↓↓↓
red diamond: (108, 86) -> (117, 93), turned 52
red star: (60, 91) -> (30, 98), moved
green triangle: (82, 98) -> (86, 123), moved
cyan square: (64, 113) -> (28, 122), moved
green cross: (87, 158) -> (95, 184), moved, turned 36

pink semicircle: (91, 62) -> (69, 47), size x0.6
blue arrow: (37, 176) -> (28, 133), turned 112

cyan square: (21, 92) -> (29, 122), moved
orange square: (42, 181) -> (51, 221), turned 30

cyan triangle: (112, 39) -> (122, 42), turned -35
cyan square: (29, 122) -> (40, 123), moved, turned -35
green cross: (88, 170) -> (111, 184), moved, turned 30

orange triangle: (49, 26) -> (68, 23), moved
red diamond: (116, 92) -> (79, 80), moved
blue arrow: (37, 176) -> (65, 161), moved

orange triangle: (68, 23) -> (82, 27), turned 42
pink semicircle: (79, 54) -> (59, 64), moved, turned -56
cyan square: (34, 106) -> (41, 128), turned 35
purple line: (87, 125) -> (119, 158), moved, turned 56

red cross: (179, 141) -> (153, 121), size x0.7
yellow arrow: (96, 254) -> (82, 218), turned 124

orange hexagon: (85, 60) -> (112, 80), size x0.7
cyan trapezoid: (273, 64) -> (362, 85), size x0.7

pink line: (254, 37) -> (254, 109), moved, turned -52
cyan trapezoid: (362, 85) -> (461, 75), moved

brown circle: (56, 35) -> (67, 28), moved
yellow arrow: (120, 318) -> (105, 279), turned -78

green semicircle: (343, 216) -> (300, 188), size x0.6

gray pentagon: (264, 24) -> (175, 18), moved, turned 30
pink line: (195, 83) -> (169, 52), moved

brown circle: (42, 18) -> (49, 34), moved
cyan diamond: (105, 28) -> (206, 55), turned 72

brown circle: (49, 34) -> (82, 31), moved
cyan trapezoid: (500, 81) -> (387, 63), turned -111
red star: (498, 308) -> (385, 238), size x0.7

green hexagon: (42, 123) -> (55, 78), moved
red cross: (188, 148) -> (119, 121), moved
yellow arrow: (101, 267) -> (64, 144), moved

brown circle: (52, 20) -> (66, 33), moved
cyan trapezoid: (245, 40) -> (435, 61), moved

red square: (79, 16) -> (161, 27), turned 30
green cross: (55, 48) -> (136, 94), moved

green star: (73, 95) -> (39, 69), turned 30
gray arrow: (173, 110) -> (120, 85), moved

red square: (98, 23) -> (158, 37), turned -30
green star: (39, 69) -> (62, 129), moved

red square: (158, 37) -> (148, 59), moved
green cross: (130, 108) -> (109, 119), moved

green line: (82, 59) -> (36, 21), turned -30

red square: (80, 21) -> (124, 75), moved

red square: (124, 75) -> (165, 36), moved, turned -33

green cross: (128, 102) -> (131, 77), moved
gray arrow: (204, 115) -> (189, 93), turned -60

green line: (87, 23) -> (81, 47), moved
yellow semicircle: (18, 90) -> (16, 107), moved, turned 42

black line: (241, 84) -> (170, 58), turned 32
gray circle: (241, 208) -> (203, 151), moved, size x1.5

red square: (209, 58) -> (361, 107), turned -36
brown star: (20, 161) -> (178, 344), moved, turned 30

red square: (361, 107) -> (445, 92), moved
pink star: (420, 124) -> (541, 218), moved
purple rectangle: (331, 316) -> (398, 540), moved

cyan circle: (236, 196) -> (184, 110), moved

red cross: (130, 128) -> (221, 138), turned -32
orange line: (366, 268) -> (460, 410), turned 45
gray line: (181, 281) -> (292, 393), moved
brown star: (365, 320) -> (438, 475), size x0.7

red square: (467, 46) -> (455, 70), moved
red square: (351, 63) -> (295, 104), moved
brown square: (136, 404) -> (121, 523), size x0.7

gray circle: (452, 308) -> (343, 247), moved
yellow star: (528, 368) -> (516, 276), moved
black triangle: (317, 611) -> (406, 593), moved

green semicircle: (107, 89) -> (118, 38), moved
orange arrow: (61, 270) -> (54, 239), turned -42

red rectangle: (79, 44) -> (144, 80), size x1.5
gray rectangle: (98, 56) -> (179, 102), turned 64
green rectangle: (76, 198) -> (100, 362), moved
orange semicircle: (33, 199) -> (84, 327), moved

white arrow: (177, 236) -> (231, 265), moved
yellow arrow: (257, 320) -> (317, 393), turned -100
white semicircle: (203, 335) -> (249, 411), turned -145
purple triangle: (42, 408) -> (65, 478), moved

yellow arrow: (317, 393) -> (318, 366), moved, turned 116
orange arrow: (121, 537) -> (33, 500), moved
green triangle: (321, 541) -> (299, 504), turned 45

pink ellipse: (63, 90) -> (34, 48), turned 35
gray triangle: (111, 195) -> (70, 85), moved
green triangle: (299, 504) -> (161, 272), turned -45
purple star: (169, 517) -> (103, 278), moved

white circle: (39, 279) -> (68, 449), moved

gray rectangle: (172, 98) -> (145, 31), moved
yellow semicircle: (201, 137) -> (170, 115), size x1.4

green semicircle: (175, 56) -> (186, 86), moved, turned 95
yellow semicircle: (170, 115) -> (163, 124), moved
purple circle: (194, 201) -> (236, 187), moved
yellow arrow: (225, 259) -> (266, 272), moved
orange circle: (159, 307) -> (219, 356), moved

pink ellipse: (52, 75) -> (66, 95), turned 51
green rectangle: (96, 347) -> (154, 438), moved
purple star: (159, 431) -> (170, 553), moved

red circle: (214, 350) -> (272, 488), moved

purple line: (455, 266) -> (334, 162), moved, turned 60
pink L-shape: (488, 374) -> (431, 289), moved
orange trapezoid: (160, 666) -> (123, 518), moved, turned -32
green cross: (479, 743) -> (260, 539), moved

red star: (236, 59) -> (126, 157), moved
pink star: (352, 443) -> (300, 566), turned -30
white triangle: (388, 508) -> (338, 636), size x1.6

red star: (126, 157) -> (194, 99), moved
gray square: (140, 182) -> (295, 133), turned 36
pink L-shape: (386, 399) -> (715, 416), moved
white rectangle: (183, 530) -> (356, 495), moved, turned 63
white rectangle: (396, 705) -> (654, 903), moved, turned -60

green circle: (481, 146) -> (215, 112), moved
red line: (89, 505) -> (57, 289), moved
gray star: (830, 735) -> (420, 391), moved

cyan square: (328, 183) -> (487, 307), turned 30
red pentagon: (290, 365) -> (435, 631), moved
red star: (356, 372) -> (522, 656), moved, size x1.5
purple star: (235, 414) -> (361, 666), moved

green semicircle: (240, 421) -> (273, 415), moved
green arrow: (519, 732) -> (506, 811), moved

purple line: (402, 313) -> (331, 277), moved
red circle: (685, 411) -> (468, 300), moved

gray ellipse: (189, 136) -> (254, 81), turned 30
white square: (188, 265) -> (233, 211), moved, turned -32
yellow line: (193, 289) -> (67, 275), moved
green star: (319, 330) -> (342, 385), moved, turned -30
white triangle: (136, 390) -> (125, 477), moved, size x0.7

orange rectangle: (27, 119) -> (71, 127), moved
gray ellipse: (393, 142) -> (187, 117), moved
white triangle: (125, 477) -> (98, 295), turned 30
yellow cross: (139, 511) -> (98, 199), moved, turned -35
↑↑↑
§ Your objective
Give back the whole listing above. Keep every character the same.

§ Solution to the exercise
red diamond: (108, 86) -> (117, 93), turned 52
red star: (60, 91) -> (30, 98), moved
green triangle: (82, 98) -> (86, 123), moved
cyan square: (64, 113) -> (28, 122), moved
green cross: (87, 158) -> (95, 184), moved, turned 36

pink semicircle: (91, 62) -> (69, 47), size x0.6
blue arrow: (37, 176) -> (28, 133), turned 112

cyan square: (21, 92) -> (29, 122), moved
orange square: (42, 181) -> (51, 221), turned 30

cyan triangle: (112, 39) -> (122, 42), turned -35
cyan square: (29, 122) -> (40, 123), moved, turned -35
green cross: (88, 170) -> (111, 184), moved, turned 30

orange triangle: (49, 26) -> (68, 23), moved
red diamond: (116, 92) -> (79, 80), moved
blue arrow: (37, 176) -> (65, 161), moved

orange triangle: (68, 23) -> (82, 27), turned 42
pink semicircle: (79, 54) -> (59, 64), moved, turned -56
cyan square: (34, 106) -> (41, 128), turned 35
purple line: (87, 125) -> (119, 158), moved, turned 56

red cross: (179, 141) -> (153, 121), size x0.7
yellow arrow: (96, 254) -> (82, 218), turned 124

orange hexagon: (85, 60) -> (112, 80), size x0.7
cyan trapezoid: (273, 64) -> (362, 85), size x0.7

pink line: (254, 37) -> (254, 109), moved, turned -52
cyan trapezoid: (362, 85) -> (461, 75), moved

brown circle: (56, 35) -> (67, 28), moved
yellow arrow: (120, 318) -> (105, 279), turned -78

green semicircle: (343, 216) -> (300, 188), size x0.6

gray pentagon: (264, 24) -> (175, 18), moved, turned 30
pink line: (195, 83) -> (169, 52), moved

brown circle: (42, 18) -> (49, 34), moved
cyan diamond: (105, 28) -> (206, 55), turned 72

brown circle: (49, 34) -> (82, 31), moved
cyan trapezoid: (500, 81) -> (387, 63), turned -111
red star: (498, 308) -> (385, 238), size x0.7

green hexagon: (42, 123) -> (55, 78), moved
red cross: (188, 148) -> (119, 121), moved
yellow arrow: (101, 267) -> (64, 144), moved

brown circle: (52, 20) -> (66, 33), moved
cyan trapezoid: (245, 40) -> (435, 61), moved

red square: (79, 16) -> (161, 27), turned 30
green cross: (55, 48) -> (136, 94), moved

green star: (73, 95) -> (39, 69), turned 30
gray arrow: (173, 110) -> (120, 85), moved

red square: (98, 23) -> (158, 37), turned -30
green star: (39, 69) -> (62, 129), moved

red square: (158, 37) -> (148, 59), moved
green cross: (130, 108) -> (109, 119), moved

green line: (82, 59) -> (36, 21), turned -30

red square: (80, 21) -> (124, 75), moved

red square: (124, 75) -> (165, 36), moved, turned -33

green cross: (128, 102) -> (131, 77), moved
gray arrow: (204, 115) -> (189, 93), turned -60

green line: (87, 23) -> (81, 47), moved
yellow semicircle: (18, 90) -> (16, 107), moved, turned 42

black line: (241, 84) -> (170, 58), turned 32
gray circle: (241, 208) -> (203, 151), moved, size x1.5

red square: (209, 58) -> (361, 107), turned -36
brown star: (20, 161) -> (178, 344), moved, turned 30

red square: (361, 107) -> (445, 92), moved
pink star: (420, 124) -> (541, 218), moved
purple rectangle: (331, 316) -> (398, 540), moved

cyan circle: (236, 196) -> (184, 110), moved

red cross: (130, 128) -> (221, 138), turned -32
orange line: (366, 268) -> (460, 410), turned 45
gray line: (181, 281) -> (292, 393), moved
brown star: (365, 320) -> (438, 475), size x0.7

red square: (467, 46) -> (455, 70), moved
red square: (351, 63) -> (295, 104), moved
brown square: (136, 404) -> (121, 523), size x0.7

gray circle: (452, 308) -> (343, 247), moved
yellow star: (528, 368) -> (516, 276), moved
black triangle: (317, 611) -> (406, 593), moved

green semicircle: (107, 89) -> (118, 38), moved
orange arrow: (61, 270) -> (54, 239), turned -42

red rectangle: (79, 44) -> (144, 80), size x1.5
gray rectangle: (98, 56) -> (179, 102), turned 64
green rectangle: (76, 198) -> (100, 362), moved
orange semicircle: (33, 199) -> (84, 327), moved

white arrow: (177, 236) -> (231, 265), moved
yellow arrow: (257, 320) -> (317, 393), turned -100
white semicircle: (203, 335) -> (249, 411), turned -145
purple triangle: (42, 408) -> (65, 478), moved

yellow arrow: (317, 393) -> (318, 366), moved, turned 116
orange arrow: (121, 537) -> (33, 500), moved
green triangle: (321, 541) -> (299, 504), turned 45

pink ellipse: (63, 90) -> (34, 48), turned 35
gray triangle: (111, 195) -> (70, 85), moved
green triangle: (299, 504) -> (161, 272), turned -45
purple star: (169, 517) -> (103, 278), moved

white circle: (39, 279) -> (68, 449), moved

gray rectangle: (172, 98) -> (145, 31), moved
yellow semicircle: (201, 137) -> (170, 115), size x1.4

green semicircle: (175, 56) -> (186, 86), moved, turned 95
yellow semicircle: (170, 115) -> (163, 124), moved
purple circle: (194, 201) -> (236, 187), moved
yellow arrow: (225, 259) -> (266, 272), moved
orange circle: (159, 307) -> (219, 356), moved

pink ellipse: (52, 75) -> (66, 95), turned 51
green rectangle: (96, 347) -> (154, 438), moved
purple star: (159, 431) -> (170, 553), moved

red circle: (214, 350) -> (272, 488), moved

purple line: (455, 266) -> (334, 162), moved, turned 60
pink L-shape: (488, 374) -> (431, 289), moved
orange trapezoid: (160, 666) -> (123, 518), moved, turned -32
green cross: (479, 743) -> (260, 539), moved

red star: (236, 59) -> (126, 157), moved
pink star: (352, 443) -> (300, 566), turned -30
white triangle: (388, 508) -> (338, 636), size x1.6

red star: (126, 157) -> (194, 99), moved
gray square: (140, 182) -> (295, 133), turned 36
pink L-shape: (386, 399) -> (715, 416), moved
white rectangle: (183, 530) -> (356, 495), moved, turned 63
white rectangle: (396, 705) -> (654, 903), moved, turned -60

green circle: (481, 146) -> (215, 112), moved
red line: (89, 505) -> (57, 289), moved
gray star: (830, 735) -> (420, 391), moved

cyan square: (328, 183) -> (487, 307), turned 30
red pentagon: (290, 365) -> (435, 631), moved
red star: (356, 372) -> (522, 656), moved, size x1.5
purple star: (235, 414) -> (361, 666), moved

green semicircle: (240, 421) -> (273, 415), moved
green arrow: (519, 732) -> (506, 811), moved

purple line: (402, 313) -> (331, 277), moved
red circle: (685, 411) -> (468, 300), moved

gray ellipse: (189, 136) -> (254, 81), turned 30
white square: (188, 265) -> (233, 211), moved, turned -32
yellow line: (193, 289) -> (67, 275), moved
green star: (319, 330) -> (342, 385), moved, turned -30
white triangle: (136, 390) -> (125, 477), moved, size x0.7

orange rectangle: (27, 119) -> (71, 127), moved
gray ellipse: (393, 142) -> (187, 117), moved
white triangle: (125, 477) -> (98, 295), turned 30
yellow cross: (139, 511) -> (98, 199), moved, turned -35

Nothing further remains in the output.